▸ WHAT TO PRODUCE
Find the lines below that contain "ellipse" and tally them. Return only the total.

▸ GIVEN INFORMATION
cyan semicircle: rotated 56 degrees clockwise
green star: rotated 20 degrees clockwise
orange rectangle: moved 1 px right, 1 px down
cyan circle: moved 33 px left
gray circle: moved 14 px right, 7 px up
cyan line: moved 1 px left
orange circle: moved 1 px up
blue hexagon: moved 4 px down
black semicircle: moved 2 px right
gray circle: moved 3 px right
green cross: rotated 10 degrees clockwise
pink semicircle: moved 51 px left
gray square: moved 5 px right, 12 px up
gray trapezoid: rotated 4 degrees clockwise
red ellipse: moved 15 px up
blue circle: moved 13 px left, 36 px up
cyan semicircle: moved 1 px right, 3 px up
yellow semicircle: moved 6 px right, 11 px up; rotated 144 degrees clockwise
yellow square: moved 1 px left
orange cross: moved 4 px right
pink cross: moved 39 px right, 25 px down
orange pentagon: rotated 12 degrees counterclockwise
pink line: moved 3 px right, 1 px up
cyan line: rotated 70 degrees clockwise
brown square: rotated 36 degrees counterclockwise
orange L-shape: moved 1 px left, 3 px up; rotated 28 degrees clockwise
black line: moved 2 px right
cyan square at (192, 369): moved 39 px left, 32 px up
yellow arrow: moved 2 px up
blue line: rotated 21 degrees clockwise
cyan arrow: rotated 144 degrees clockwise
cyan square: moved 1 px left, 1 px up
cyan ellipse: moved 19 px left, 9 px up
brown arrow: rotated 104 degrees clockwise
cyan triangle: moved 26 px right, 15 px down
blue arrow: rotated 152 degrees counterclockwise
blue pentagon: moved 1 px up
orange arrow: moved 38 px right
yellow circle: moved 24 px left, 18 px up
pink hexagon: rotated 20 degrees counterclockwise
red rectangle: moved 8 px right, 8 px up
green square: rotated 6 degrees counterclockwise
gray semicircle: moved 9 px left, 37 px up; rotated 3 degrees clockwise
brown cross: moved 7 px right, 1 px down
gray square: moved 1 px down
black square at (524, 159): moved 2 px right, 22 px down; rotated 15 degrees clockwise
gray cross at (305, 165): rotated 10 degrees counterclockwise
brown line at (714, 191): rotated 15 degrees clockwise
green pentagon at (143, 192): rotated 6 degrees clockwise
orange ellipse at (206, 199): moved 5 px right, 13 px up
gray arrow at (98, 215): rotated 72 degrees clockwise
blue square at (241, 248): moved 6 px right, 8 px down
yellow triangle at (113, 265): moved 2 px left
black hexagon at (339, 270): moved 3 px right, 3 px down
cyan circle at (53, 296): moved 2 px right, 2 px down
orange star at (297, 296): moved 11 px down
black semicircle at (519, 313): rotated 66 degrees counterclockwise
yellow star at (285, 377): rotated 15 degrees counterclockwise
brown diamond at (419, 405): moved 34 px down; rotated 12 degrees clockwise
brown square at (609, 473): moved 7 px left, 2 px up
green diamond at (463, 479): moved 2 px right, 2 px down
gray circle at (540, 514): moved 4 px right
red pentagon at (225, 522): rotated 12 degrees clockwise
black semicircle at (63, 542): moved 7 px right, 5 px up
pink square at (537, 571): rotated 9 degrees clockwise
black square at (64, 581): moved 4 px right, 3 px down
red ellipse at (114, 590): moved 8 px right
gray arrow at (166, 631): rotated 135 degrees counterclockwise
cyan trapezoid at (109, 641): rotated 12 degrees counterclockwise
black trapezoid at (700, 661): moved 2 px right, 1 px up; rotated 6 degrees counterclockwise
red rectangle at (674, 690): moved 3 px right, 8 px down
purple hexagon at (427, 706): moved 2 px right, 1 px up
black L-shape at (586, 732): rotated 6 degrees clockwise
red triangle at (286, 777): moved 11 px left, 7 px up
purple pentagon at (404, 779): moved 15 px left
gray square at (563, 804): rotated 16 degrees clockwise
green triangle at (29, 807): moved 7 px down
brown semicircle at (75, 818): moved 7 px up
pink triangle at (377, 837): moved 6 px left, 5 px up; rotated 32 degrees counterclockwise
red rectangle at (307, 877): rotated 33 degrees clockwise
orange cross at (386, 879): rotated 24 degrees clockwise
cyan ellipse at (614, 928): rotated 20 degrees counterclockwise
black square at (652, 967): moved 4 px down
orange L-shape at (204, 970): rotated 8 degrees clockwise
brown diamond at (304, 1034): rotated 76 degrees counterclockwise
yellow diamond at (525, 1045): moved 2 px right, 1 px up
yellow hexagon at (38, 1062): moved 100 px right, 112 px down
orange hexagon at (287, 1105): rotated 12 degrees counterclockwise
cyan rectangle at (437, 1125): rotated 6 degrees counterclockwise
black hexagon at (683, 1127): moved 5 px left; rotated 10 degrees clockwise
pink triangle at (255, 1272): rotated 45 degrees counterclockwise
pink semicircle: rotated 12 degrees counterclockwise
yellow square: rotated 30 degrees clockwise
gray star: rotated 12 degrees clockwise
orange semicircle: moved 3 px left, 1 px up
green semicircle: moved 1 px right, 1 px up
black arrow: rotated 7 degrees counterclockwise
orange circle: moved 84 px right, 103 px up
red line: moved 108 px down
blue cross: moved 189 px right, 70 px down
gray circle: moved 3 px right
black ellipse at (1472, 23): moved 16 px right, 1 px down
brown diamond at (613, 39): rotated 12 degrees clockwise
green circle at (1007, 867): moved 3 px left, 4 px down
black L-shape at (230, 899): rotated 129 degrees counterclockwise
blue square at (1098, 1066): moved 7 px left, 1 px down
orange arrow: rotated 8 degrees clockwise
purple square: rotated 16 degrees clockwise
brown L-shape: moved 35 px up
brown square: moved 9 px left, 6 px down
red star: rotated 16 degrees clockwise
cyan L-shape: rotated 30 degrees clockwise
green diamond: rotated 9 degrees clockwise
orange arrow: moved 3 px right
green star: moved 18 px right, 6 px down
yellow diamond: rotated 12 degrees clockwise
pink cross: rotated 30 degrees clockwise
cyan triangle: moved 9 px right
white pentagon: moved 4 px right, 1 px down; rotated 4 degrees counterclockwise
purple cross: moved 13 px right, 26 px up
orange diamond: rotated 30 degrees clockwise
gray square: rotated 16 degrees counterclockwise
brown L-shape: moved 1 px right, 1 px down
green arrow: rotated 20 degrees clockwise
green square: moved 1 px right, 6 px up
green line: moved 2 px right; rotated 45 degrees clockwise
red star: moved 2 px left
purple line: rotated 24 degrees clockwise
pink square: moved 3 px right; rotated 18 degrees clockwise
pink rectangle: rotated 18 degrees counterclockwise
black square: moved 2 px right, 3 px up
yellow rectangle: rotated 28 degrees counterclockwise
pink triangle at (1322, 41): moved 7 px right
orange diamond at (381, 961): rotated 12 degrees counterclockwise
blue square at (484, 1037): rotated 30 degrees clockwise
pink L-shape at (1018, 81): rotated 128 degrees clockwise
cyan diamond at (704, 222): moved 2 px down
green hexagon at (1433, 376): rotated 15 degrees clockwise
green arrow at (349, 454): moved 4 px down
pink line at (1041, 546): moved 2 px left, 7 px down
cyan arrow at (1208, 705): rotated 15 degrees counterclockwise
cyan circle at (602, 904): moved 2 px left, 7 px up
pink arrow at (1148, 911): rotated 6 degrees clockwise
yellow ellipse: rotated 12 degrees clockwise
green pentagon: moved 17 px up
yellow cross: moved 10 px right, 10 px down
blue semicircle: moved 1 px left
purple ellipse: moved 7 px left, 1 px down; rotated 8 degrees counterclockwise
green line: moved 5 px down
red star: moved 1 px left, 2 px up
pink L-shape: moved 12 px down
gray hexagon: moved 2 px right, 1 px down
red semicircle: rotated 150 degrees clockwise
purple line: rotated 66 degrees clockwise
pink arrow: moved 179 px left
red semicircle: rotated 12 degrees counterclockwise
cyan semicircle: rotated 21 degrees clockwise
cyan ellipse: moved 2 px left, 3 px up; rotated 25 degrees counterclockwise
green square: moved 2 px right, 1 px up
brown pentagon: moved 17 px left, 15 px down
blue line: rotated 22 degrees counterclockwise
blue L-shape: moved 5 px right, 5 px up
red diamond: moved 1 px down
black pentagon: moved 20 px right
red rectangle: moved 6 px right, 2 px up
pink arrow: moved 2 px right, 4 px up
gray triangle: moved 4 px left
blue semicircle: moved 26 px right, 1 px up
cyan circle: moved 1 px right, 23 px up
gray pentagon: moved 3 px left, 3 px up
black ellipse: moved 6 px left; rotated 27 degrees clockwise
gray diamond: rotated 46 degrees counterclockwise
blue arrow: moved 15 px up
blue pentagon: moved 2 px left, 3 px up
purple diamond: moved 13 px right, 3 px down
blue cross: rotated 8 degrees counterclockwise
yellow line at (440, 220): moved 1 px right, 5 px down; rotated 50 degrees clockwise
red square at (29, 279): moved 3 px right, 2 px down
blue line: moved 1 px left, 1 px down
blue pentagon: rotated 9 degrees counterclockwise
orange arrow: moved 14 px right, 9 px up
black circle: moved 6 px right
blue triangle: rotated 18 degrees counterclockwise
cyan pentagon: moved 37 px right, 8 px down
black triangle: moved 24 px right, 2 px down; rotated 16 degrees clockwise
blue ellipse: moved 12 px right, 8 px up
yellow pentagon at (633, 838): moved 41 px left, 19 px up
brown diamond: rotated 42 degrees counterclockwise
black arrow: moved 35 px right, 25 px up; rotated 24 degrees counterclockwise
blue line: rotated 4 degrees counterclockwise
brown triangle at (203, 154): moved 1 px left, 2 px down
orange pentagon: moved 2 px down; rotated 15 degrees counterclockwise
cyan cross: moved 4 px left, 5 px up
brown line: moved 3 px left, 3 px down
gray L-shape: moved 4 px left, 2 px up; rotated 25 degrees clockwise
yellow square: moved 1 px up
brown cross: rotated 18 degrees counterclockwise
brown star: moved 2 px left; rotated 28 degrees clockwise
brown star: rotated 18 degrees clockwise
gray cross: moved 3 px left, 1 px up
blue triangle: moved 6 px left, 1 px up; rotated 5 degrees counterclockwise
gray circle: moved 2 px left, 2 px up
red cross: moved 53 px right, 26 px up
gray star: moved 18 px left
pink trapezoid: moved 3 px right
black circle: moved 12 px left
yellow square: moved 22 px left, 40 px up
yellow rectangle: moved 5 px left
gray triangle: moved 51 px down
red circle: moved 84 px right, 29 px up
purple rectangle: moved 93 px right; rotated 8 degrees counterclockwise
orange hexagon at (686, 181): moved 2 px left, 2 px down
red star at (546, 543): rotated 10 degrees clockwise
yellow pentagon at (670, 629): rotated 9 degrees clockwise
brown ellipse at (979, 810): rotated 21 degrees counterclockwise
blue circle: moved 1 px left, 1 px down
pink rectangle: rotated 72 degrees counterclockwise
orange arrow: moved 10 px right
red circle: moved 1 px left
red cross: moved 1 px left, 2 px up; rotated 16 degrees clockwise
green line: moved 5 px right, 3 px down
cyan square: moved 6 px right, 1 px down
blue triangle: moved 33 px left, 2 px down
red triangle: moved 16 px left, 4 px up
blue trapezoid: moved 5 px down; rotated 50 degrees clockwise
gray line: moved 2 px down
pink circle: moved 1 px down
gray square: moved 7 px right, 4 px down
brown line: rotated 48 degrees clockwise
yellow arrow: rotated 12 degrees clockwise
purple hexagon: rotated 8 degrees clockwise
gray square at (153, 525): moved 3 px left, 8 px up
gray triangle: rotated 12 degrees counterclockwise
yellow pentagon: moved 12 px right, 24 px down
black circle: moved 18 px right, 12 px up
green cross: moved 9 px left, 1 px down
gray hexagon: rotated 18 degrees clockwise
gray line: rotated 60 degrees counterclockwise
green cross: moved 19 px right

▸ ANSWER FOR THE TASK
12